What the task requires:
Check the records below for the word "brown" and state how many lines contain it, replying with the number only.

Records drawn from a dataset:
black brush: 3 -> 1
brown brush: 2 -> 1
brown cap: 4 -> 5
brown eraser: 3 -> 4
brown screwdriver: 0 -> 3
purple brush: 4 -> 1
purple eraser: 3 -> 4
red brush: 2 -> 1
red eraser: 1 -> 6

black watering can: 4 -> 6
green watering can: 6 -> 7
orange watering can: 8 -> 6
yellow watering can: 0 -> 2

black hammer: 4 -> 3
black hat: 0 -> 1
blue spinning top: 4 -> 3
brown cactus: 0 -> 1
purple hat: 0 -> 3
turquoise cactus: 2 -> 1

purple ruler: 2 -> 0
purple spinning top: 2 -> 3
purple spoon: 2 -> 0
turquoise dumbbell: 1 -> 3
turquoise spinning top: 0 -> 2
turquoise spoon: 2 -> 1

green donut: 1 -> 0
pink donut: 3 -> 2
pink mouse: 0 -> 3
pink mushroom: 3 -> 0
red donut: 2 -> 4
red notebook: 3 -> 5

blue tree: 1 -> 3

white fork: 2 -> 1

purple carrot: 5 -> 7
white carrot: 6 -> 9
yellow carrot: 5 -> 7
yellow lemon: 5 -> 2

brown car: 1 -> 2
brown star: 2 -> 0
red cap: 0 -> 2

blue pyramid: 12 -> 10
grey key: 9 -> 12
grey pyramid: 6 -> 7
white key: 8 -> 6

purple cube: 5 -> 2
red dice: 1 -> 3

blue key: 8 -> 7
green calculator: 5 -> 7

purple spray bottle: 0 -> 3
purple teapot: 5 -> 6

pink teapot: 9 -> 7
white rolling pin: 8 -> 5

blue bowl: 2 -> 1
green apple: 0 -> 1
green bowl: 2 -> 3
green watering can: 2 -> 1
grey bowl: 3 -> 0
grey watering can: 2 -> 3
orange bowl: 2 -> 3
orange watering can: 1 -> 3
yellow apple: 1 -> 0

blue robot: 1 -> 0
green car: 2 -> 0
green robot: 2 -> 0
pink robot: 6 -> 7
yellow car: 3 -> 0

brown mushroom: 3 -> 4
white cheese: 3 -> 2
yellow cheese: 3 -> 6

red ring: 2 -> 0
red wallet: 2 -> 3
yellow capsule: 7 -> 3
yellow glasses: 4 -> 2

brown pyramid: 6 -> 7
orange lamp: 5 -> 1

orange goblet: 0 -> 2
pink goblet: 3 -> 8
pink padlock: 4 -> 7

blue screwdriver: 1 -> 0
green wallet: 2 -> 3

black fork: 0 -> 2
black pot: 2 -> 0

Answer space:
9